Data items
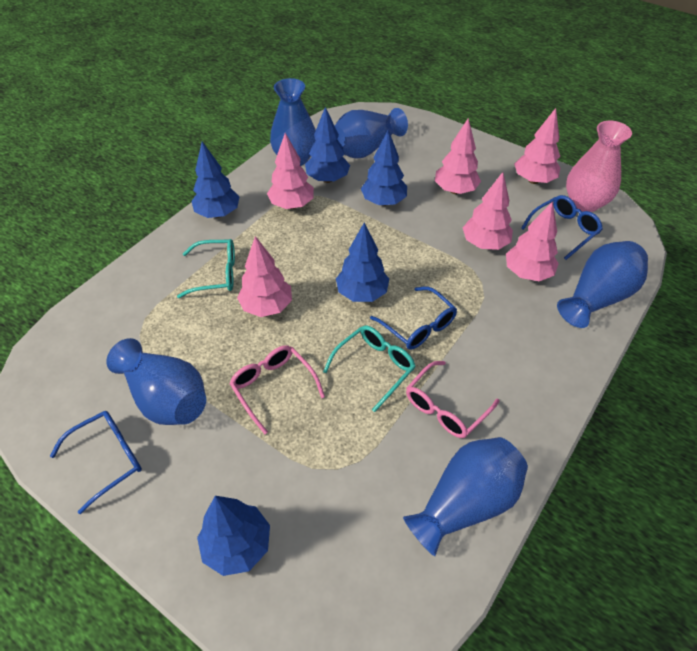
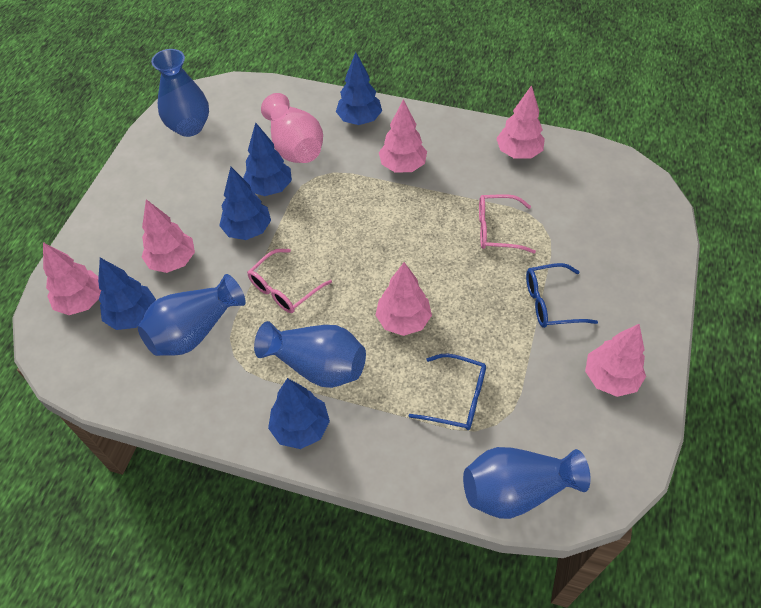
blue glasses: 3 -> 2
blue vase: 5 -> 4
turquoise glasses: 2 -> 0

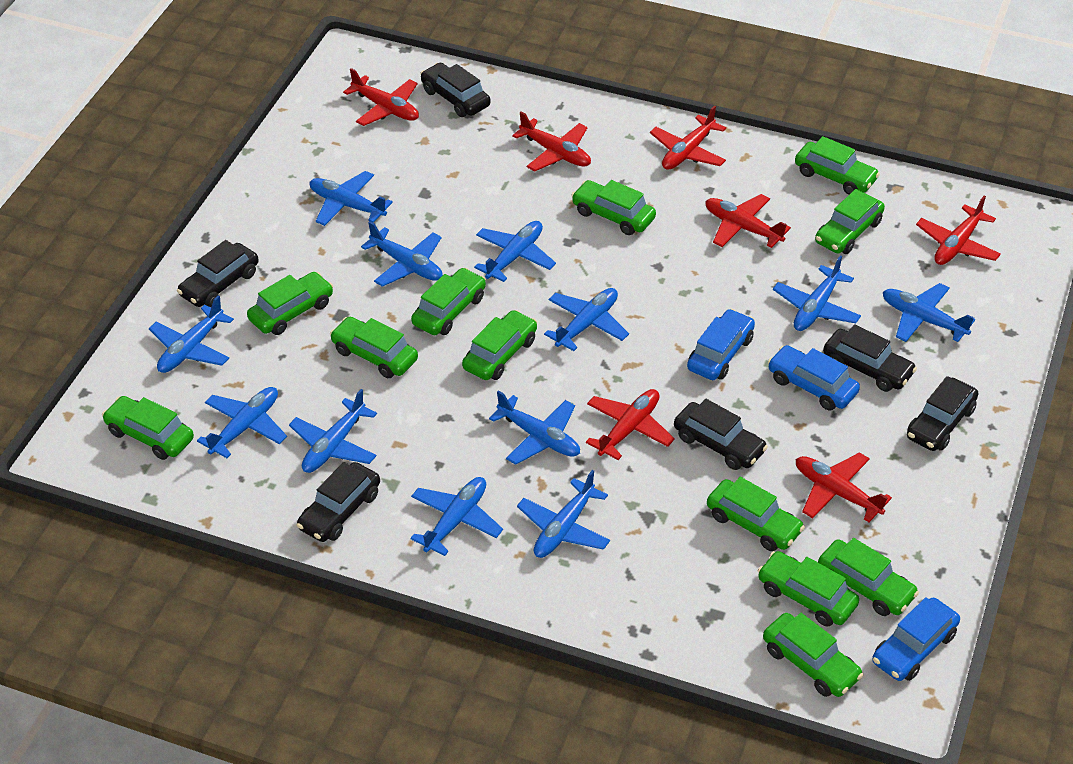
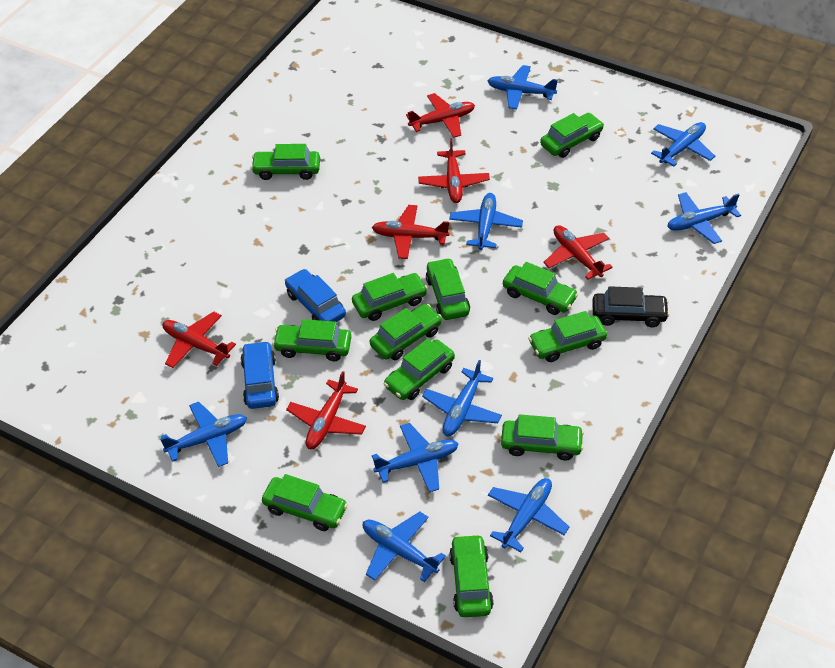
black car: 6 -> 1
blue car: 3 -> 2
blue plane: 12 -> 9
red plane: 7 -> 6

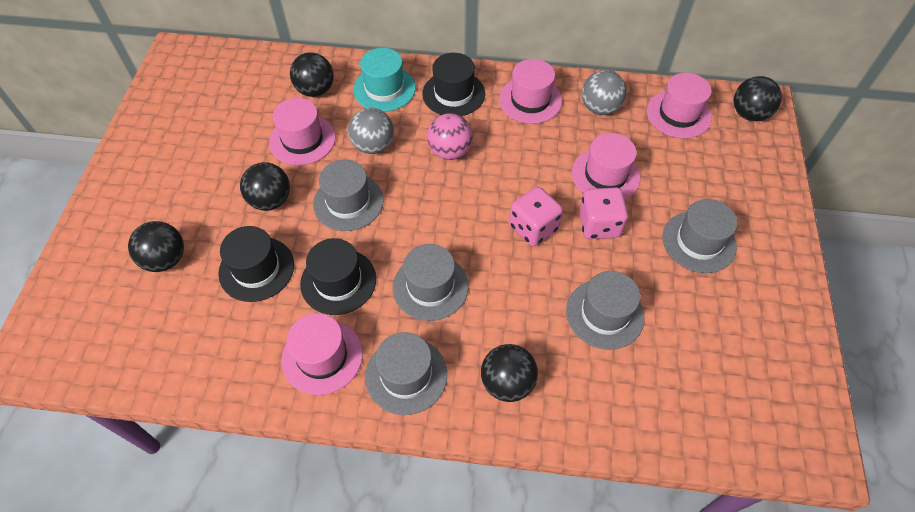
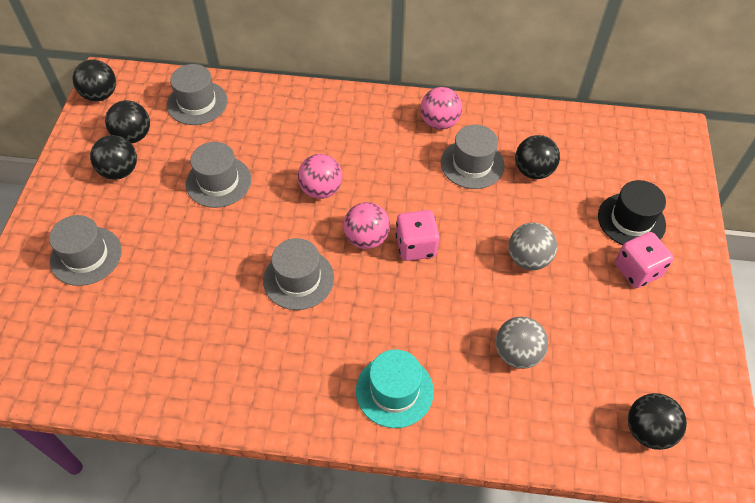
black hat: 3 -> 1
pink ball: 1 -> 3
pink hat: 5 -> 0

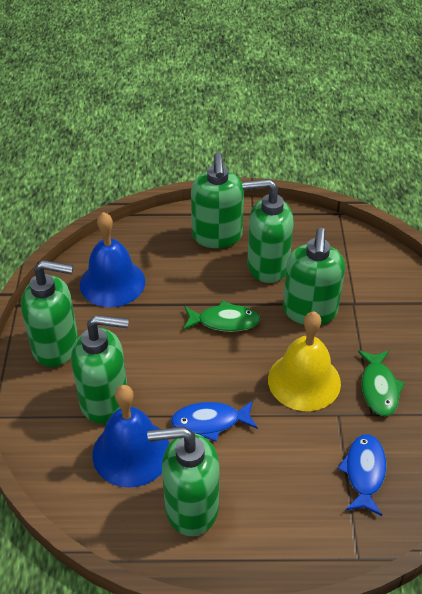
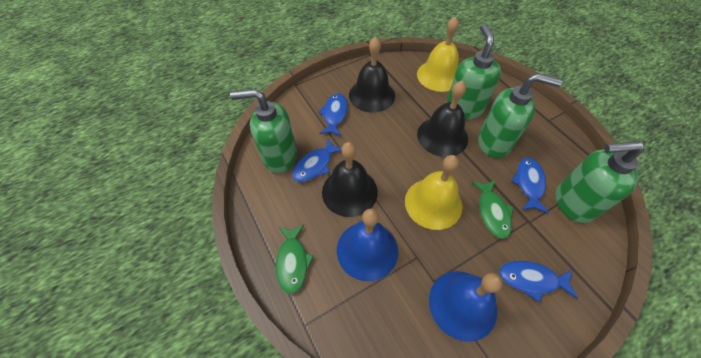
black bell: 0 -> 3
blue fish: 2 -> 4
green soap dispenser: 6 -> 4
yellow bell: 1 -> 2

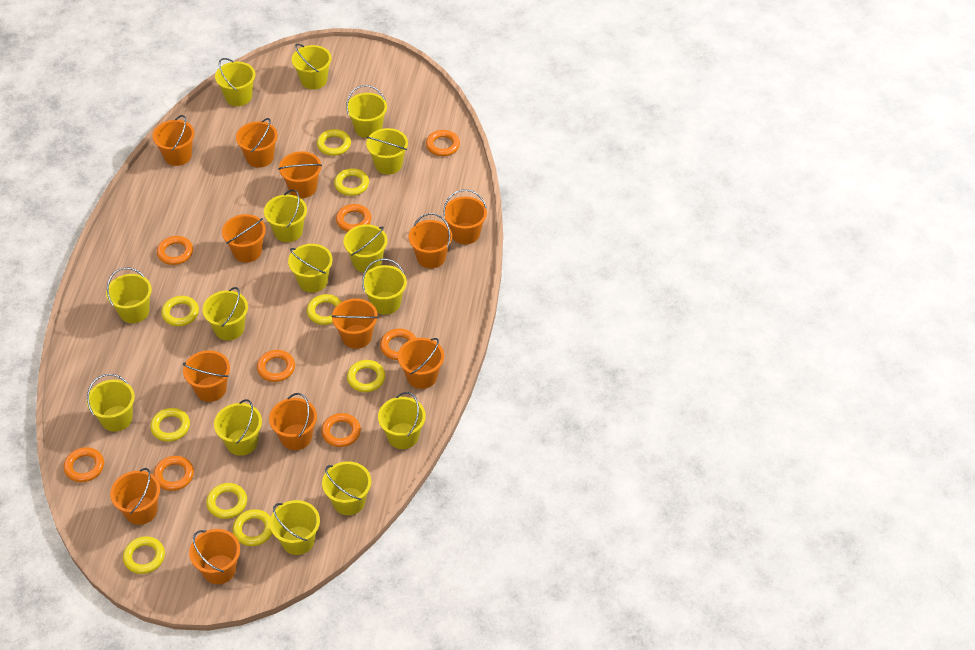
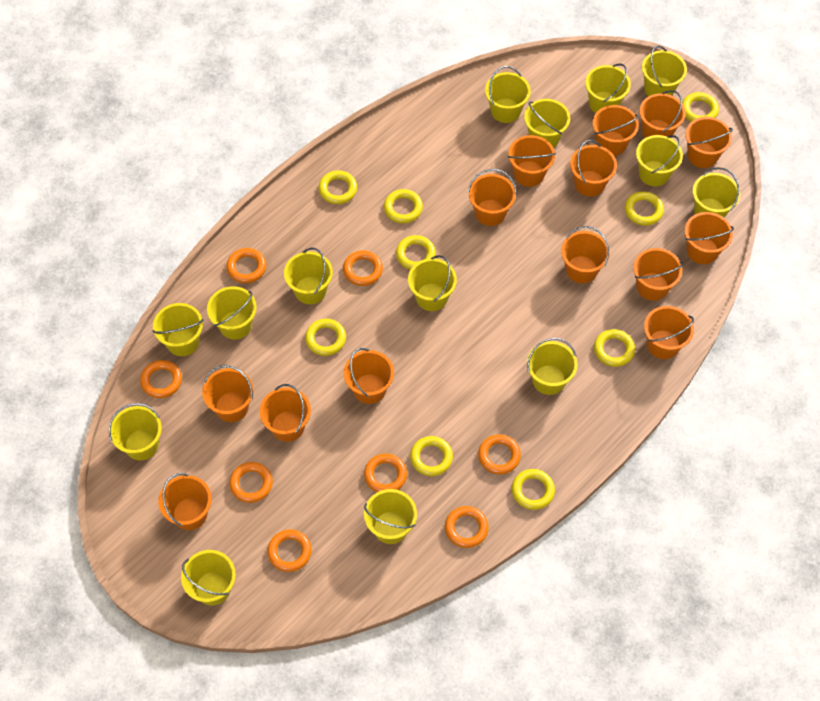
orange bucket: 12 -> 14
yellow bucket: 15 -> 14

* [About this task]: Print every record above exactly as written, leaving out the pictures.

* [Final answer]:
blue glasses: 3 -> 2
blue vase: 5 -> 4
turquoise glasses: 2 -> 0

black car: 6 -> 1
blue car: 3 -> 2
blue plane: 12 -> 9
red plane: 7 -> 6

black hat: 3 -> 1
pink ball: 1 -> 3
pink hat: 5 -> 0

black bell: 0 -> 3
blue fish: 2 -> 4
green soap dispenser: 6 -> 4
yellow bell: 1 -> 2

orange bucket: 12 -> 14
yellow bucket: 15 -> 14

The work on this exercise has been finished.